Source data
—————
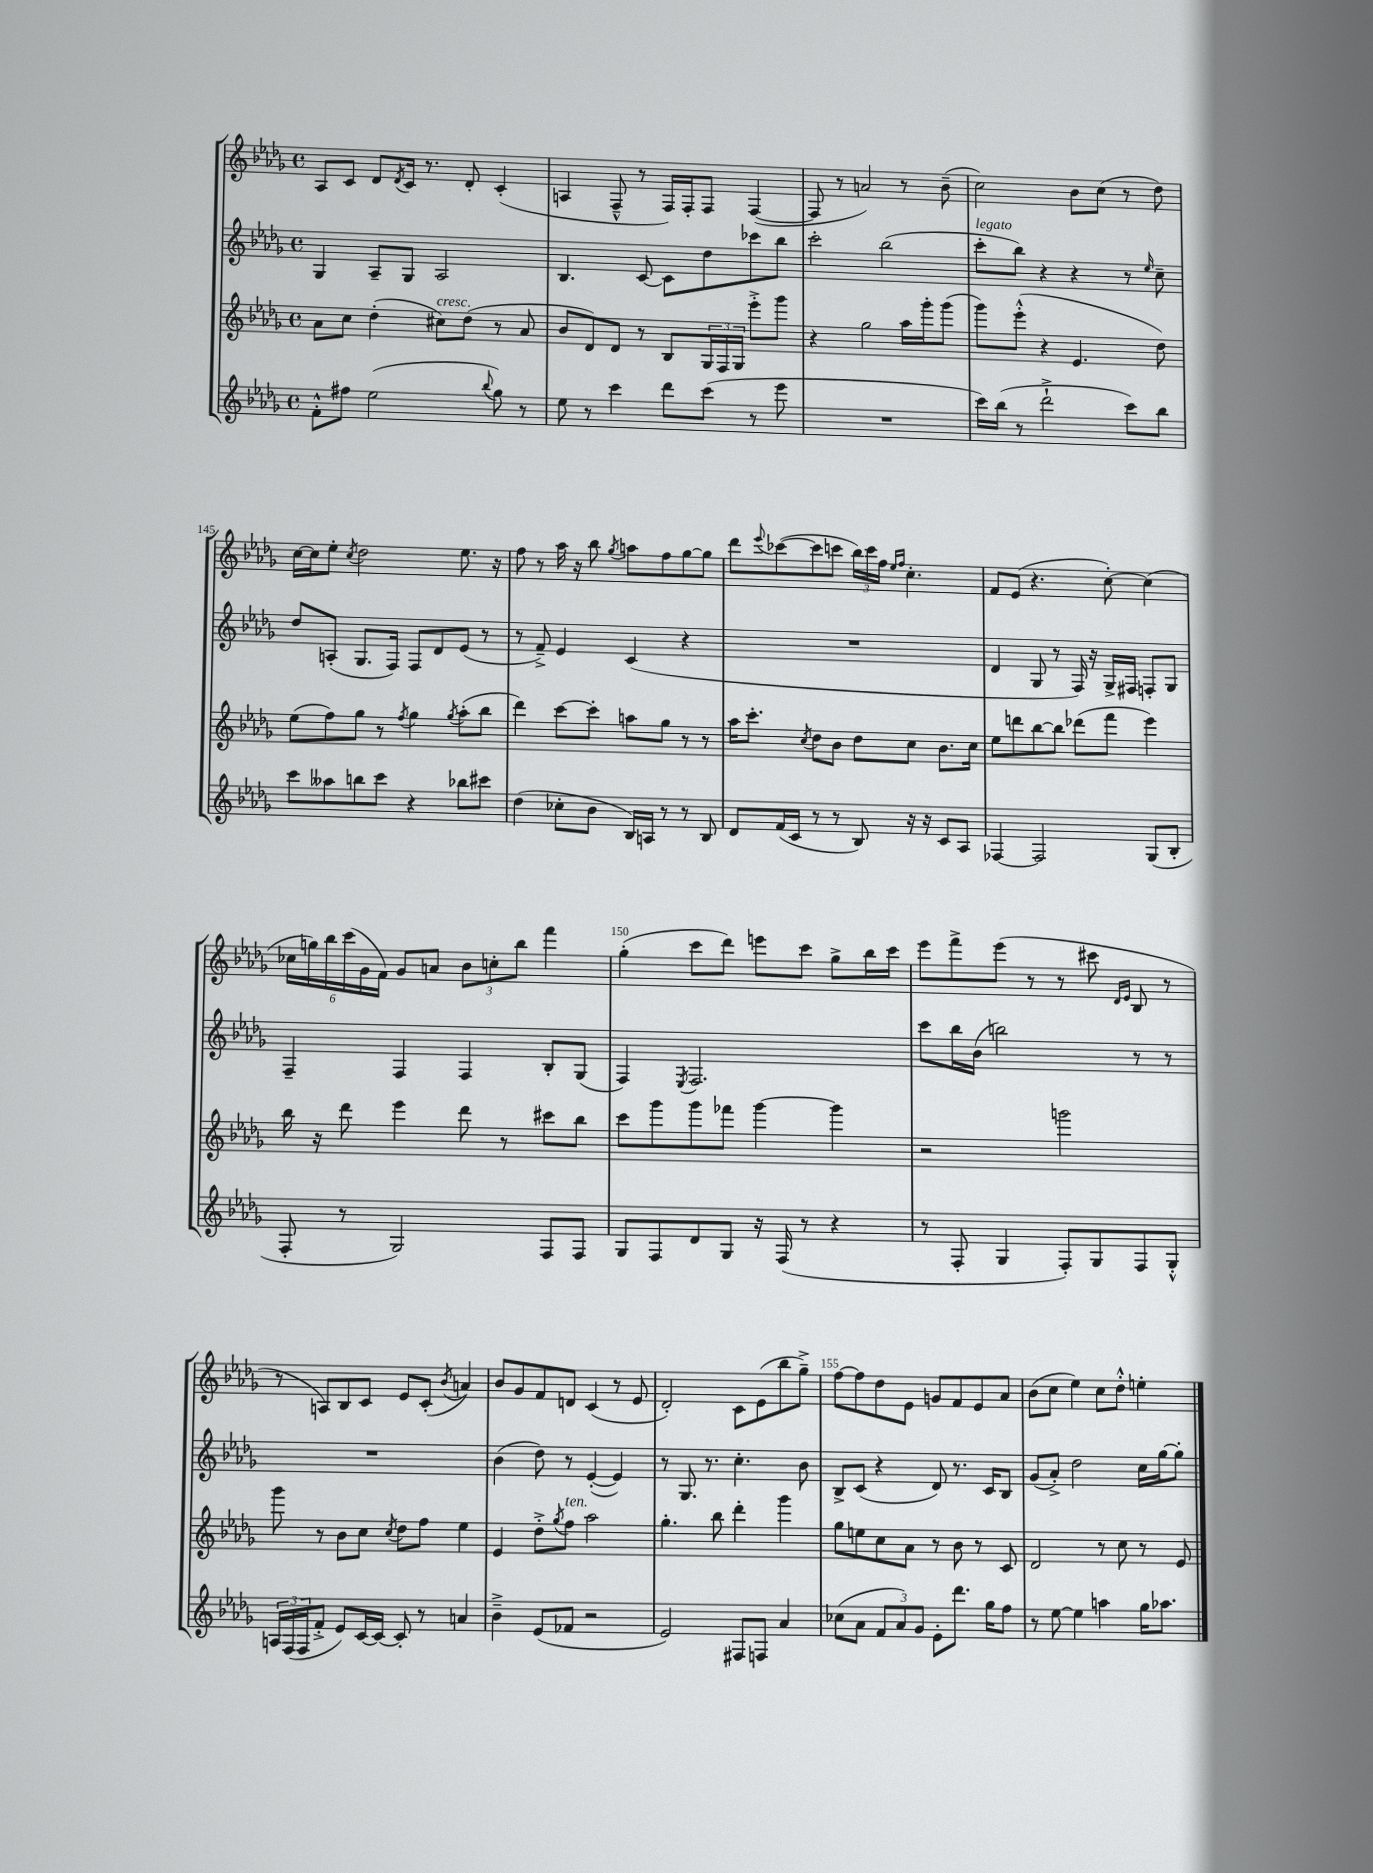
<<
\new StaffGroup <<
\new Staff = "s0" {
    \clef treble \key des \major \defaultTimeSignature \time 4/4
    aes8 c'8 des'8 \acciaccatura { des'8 } c'16 r8. des'8-. c'4-.( |
    a4 f8---^ r8 f16) f16-. f8 f4~( |
    f8 r8 a'2) r8 bes'8--( |
    c''2) bes'8 c''8( r8 des''8) |
    c''16~ c''16 ees''8-. \acciaccatura { c''8 } des''2 ees''8. r16 |
    f''8 r8 aes''16 r16 bes''8 \acciaccatura { ges''8 } a''8 f''8 ges''8~ ges''8 |
    des'''8 \appoggiatura { ees'''8 } ces'''8~( ces'''8 c'''8 \tuplet 3/2 { bes''16) c'''16 f''16 } \grace { ees''16 f''16 } c''4.-. |
    f'8 ees'8( r4. c''8~-.) c''4( |
    \tuplet 6/4 { ces''16 g''16) bes''16 c'''16( ges'16 f'16) } ges'8 a'8 \tuplet 3/2 { bes'8 c''8-. bes''8 } f'''4 |
    ges''4-.( c'''8 des'''8) e'''8 c'''8 ges''8-> bes''16 c'''16 |
    ees'''8 f'''8-> ees'''8( r8 r8 cis'''8 \grace { des'16 ees'16 } bes8 r8 |
    r8 a8) bes8 c'8 ees'8 c'8-.( \acciaccatura { bes'8 } a'4) |
    bes'8 ges'8 f'8 d'8 c'4( r8 ees'8 |
    des'2-.) c'8 ees'8( bes''8 ges''8--->) |
    f''8~ f''8 des''8 ees'8 g'8 f'8 ees'8 aes'8 |
    bes'8( c''8 ees''4) c''8 des''8-.-^ e''4-. \bar "|." |
}
\new Staff = "s1" {
    \clef treble \key des \major \defaultTimeSignature \time 4/4
    ges4 aes8-- ges8 aes2 |
    bes4. c'8~ c'8 des''8 ces'''8 bes''8 |
    c'''2-. bes''2( |
    c'''8-.^\markup { \italic "legato" } bes''8) r4 r4 r8 \grace { ees''16 } c''8-- |
    des''8 a8-.( ges8. f16) f8 des'8 ees'8( r8 |
    r8 f'8--->) ees'4 c'4( r4 |
    R1 |
    des'4 ges8 r8 f16) r16 ges16-> fis16 f8-. ges8 |
    f4-- f4 f4 bes8-. ges8( |
    f4) \acciaccatura { ees8 } f2. |
    c'''8 bes''16 bes'16( b''2) r8 r8 |
    R1 |
    bes'4( des''8) r8 ees'4~-.( ees'4) |
    r8 ges8. r8. c''4.-. bes'8 |
    bes8-> c'8( r4 des'8) r8. c'16 bes8 |
    ges'8( aes'8-.->) des''2 c''16 ges''16~ ges''8-. \bar "|." |
}
\new Staff = "s2" {
    \clef treble \key des \major \defaultTimeSignature \time 4/4
    aes'8 c''8 des''4-.( cis''8^\markup { \italic "cresc." }) des''8( r8 aes'8 |
    bes'8 des'8) des'8 r8 bes8 \tuplet 3/2 { ges16 f16 ges16 } ees'''8-.-> ges'''8 |
    r4 ges''2 aes''16 ges'''16-. ges'''8( |
    ges'''8) ees'''8-.-^( r4 ees'4. des''8) |
    ees''8( f''8) ges''8 r8 \acciaccatura { f''8 } ges''4 \acciaccatura { ges''8 } aes''8-.( bes''8 |
    des'''4) c'''8~ c'''8-. a''8 ges''8 r8 r8 |
    aes''16 c'''8.-. \acciaccatura { c''8 } des''8 bes'8 des''8 c''8 bes'8. c''16 |
    ees''8 d'''8 bes''8~ bes''8 des'''8( f'''8 ees'''4) |
    bes''16 r16 des'''8 ees'''4 des'''8 r8 cis'''8 bes''8 |
    c'''8 ges'''8 ges'''8 fes'''8 ges'''4~ ges'''4 |
    r2 g'''2 |
    ges'''8 r8 bes'8 c''8 \acciaccatura { c''8 } des''8 f''8 ees''4 |
    ees'4 des''8-.-> \acciaccatura { ges''8 } f''8^\markup { \italic "ten." } aes''2 |
    ges''4.-. bes''8 des'''4-. ges'''4 |
    ges''8 e''8 c''8 aes'8 r8 bes'8 r8 c'8 |
    des'2 r8 c''8 r8 ees'8 \bar "|." |
}
\new Staff = "s3" {
    \clef treble \key des \major \defaultTimeSignature \time 4/4
    f'8-.-^ fis''8 ees''2( \appoggiatura { bes''8 } ges''8) r8 |
    ees''8 r8 c'''4 des'''8 c'''8( r8 ees'''8 |
    R1 |
    c'''16) bes''16( r8 des'''2-!-> c'''8) bes''8 |
    c'''8 aeses''8 b''8 c'''8 r4 bes''8 cis'''8 |
    des''4( ces''8-. bes'8 bes16) a16 r8 r8 bes8 |
    des'8 f'16( c'16 r8 r8 bes8) r16 r16 c'8 aes8 |
    fes4~ fes2 ges8( bes8-. |
    f8-. r8 ges2) f8 f8 |
    ges8 f8 des'8 ges8 r16 f16( r8 r4 |
    r8 f8-. ges4 f8-.) ges8 f8 ges8-.-^ |
    \tuplet 3/2 { a16 f16( f16 } f'8-.-> ees'8) c'16~ c'16~ c'8-. r8 a'4 |
    bes'4---> ees'8( fes'8 r2 |
    ees'2) fis8 f8 aes'4 |
    ces''8( aes'8 \tuplet 3/2 { f'8 aes'8) ges'8 } ees'8-. des'''8. ges''16 f''8 |
    r8 ees''8~ ees''4 a''4 ges''16 aes''8. \bar "|." |
}
>>
>>
\layout { \context { \Score currentBarNumber = #141 \override BarNumber.break-visibility = ##(#f #t #t) barNumberVisibility = #(every-nth-bar-number-visible 5) } }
—————
### [YOUR GOAL]
Write out everything from the beginning of the listing down to the line containing "c''2) bes'8 c''8( r8 des''8) |", and leave the pictures out of your answer.

### [OUTPUT FOR THIS EXERCISE]
<<
\new StaffGroup <<
\new Staff = "s0" {
    \clef treble \key des \major \defaultTimeSignature \time 4/4
    aes8 c'8 des'8 \acciaccatura { des'8 } c'16 r8. des'8-. c'4-.( |
    a4 f8---^ r8 f16) f16-. f8 f4~( |
    f8 r8 a'2) r8 bes'8--( |
    c''2) bes'8 c''8( r8 des''8) |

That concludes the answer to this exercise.